DIRECTIONS: Among the records that follow, find the line with "tan brick B2" and the line with "red brick G3:H3". Set down those lines and all lines between them exactly, without adding anything.

EXTRACTED MATERIAL:
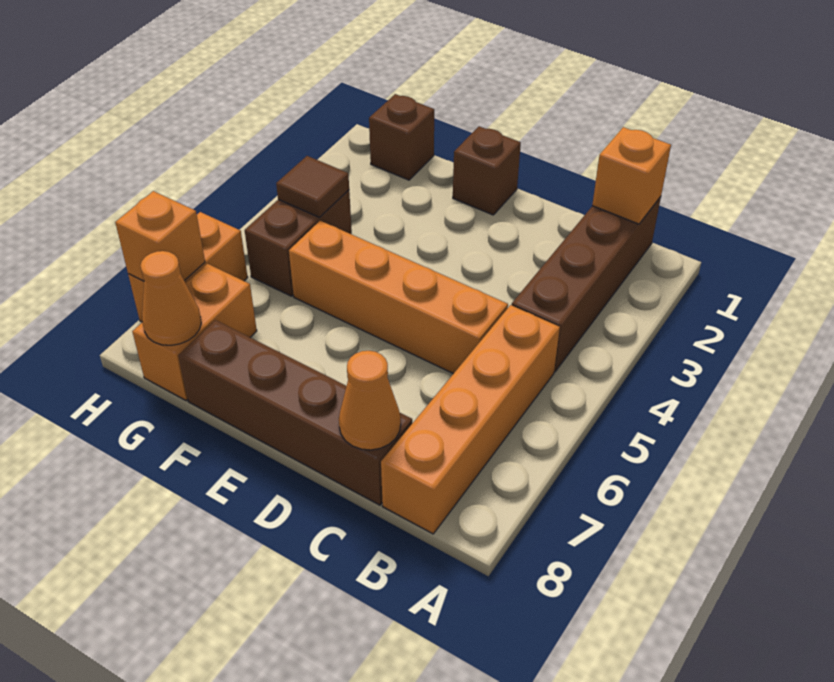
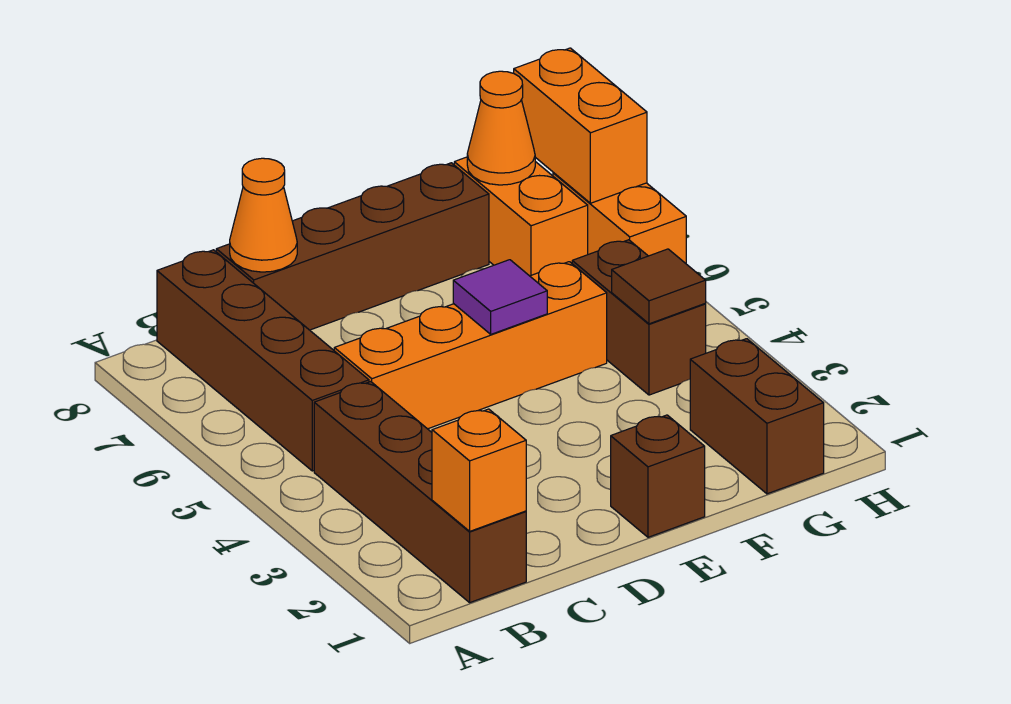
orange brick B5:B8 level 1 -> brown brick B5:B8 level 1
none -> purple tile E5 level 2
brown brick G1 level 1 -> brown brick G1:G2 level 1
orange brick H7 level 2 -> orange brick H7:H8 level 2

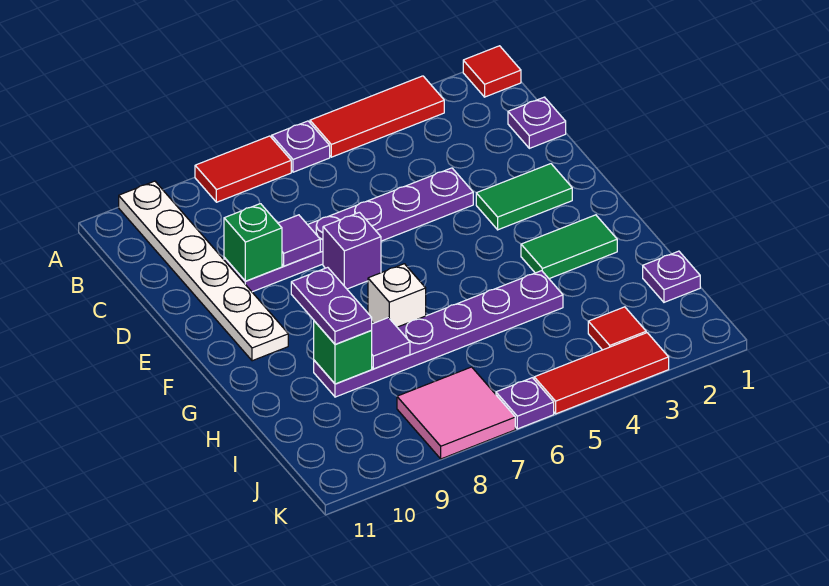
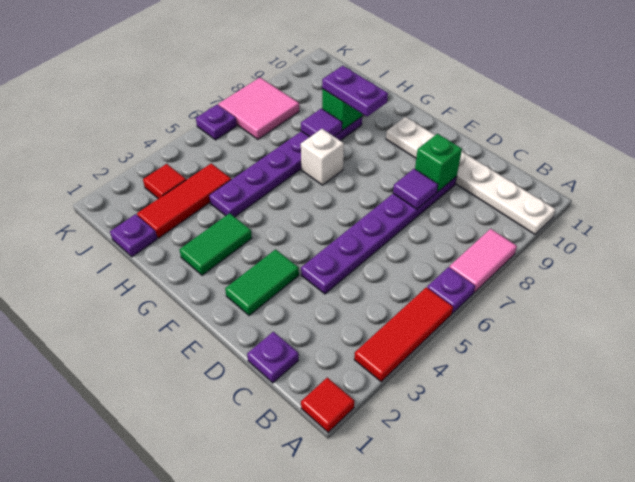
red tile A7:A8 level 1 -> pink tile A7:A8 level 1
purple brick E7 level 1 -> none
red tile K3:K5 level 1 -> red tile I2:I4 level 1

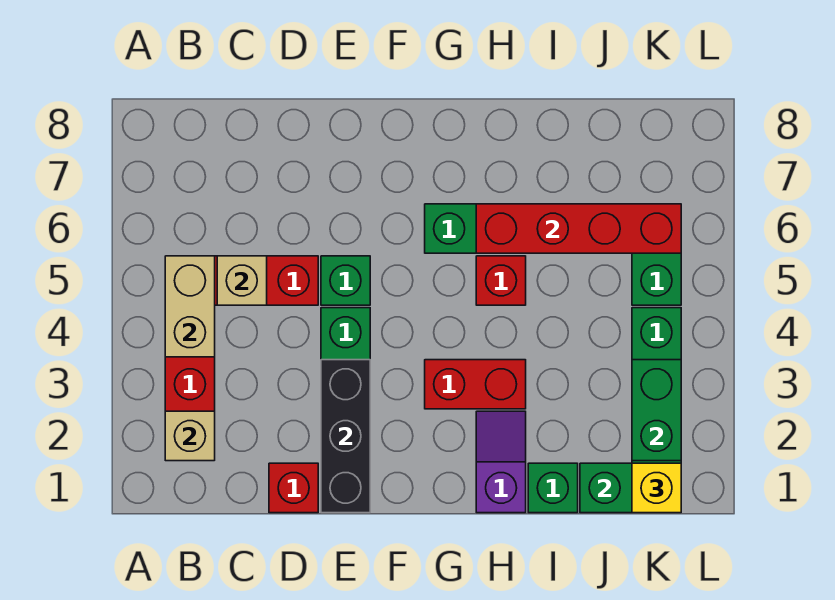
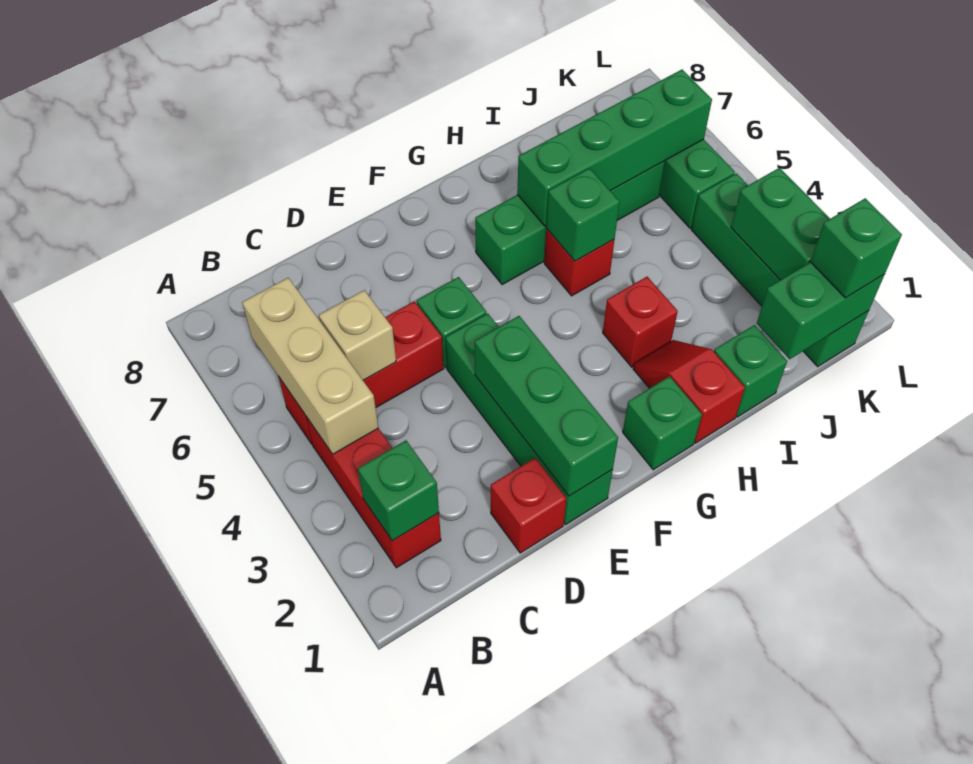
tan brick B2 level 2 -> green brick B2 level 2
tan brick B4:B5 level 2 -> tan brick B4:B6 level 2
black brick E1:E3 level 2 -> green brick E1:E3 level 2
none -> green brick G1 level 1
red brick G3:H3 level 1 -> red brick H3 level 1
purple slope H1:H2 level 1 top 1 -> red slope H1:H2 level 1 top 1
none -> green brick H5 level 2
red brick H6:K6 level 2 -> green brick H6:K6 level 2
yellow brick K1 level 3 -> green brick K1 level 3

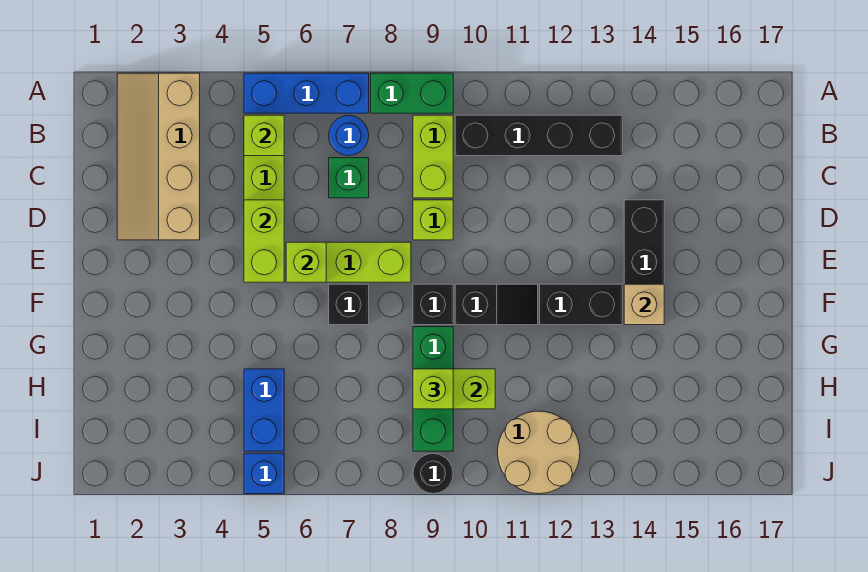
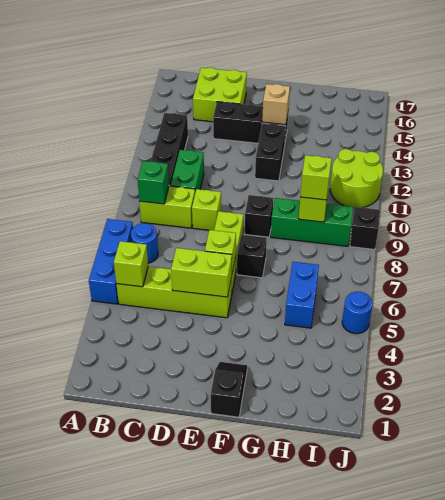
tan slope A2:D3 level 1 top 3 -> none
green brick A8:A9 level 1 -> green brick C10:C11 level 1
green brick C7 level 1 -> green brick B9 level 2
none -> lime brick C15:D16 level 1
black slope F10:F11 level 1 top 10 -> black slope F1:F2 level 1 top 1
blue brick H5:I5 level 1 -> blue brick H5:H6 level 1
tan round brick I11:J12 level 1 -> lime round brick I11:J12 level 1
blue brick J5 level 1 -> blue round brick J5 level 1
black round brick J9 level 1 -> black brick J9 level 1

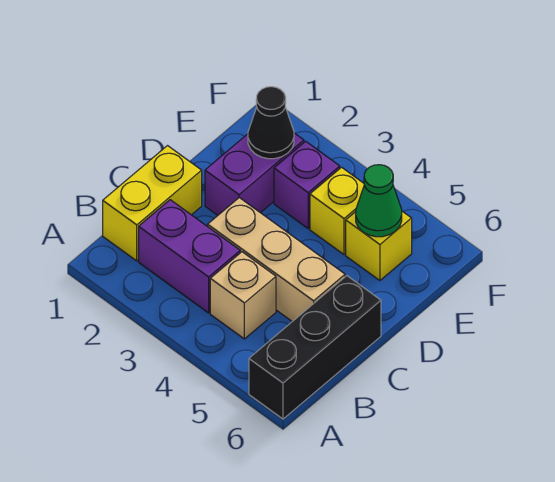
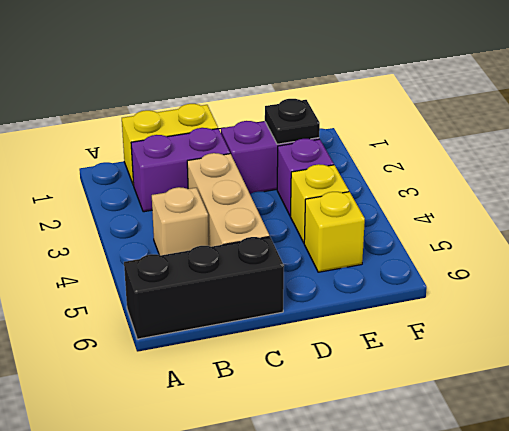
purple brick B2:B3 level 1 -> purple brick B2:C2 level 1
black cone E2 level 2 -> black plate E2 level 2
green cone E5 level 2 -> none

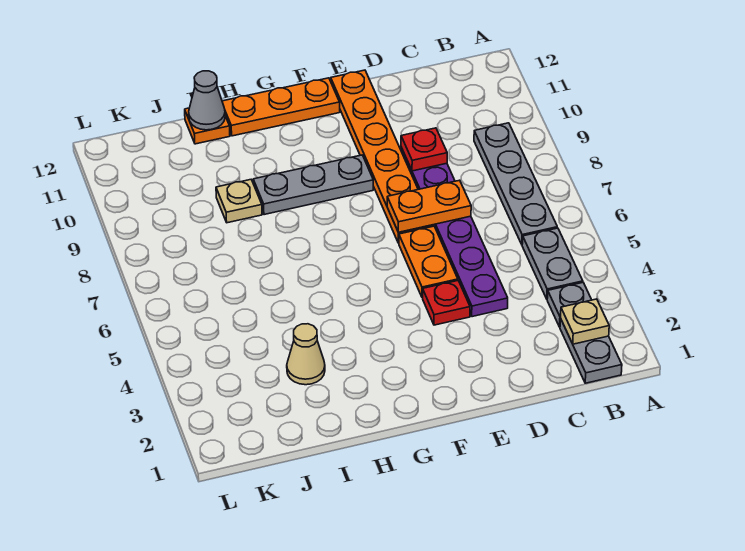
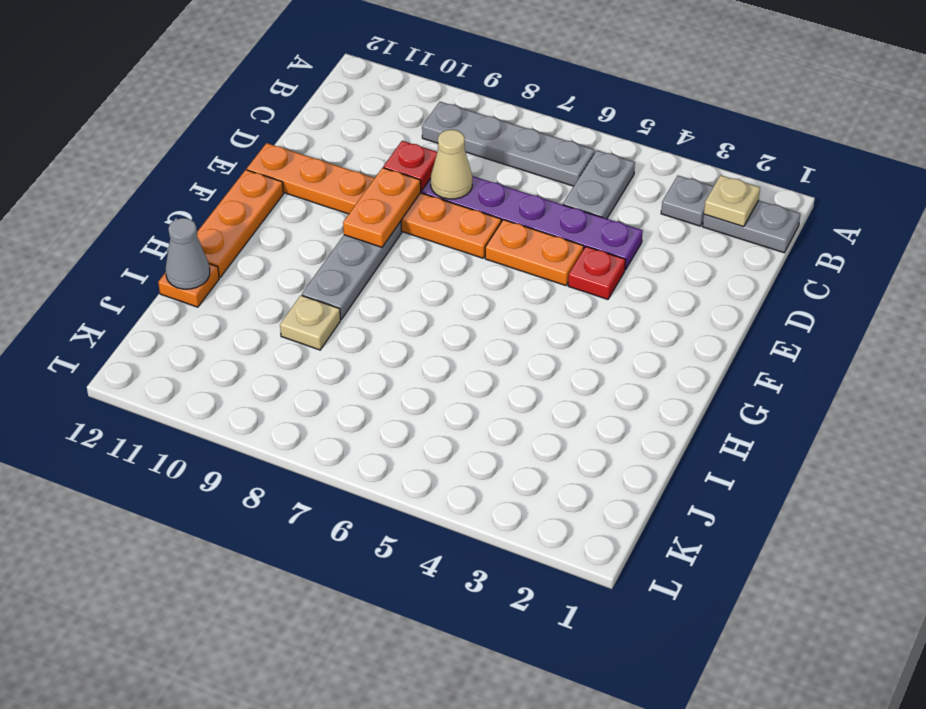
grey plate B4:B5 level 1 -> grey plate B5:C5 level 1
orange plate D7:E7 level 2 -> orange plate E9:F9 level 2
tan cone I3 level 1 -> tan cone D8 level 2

ANSWER TO THIS EXERCISE:
tan brick B2 level 2 -> green brick B2 level 2
tan brick B4:B5 level 2 -> tan brick B4:B6 level 2
black brick E1:E3 level 2 -> green brick E1:E3 level 2
none -> green brick G1 level 1
red brick G3:H3 level 1 -> red brick H3 level 1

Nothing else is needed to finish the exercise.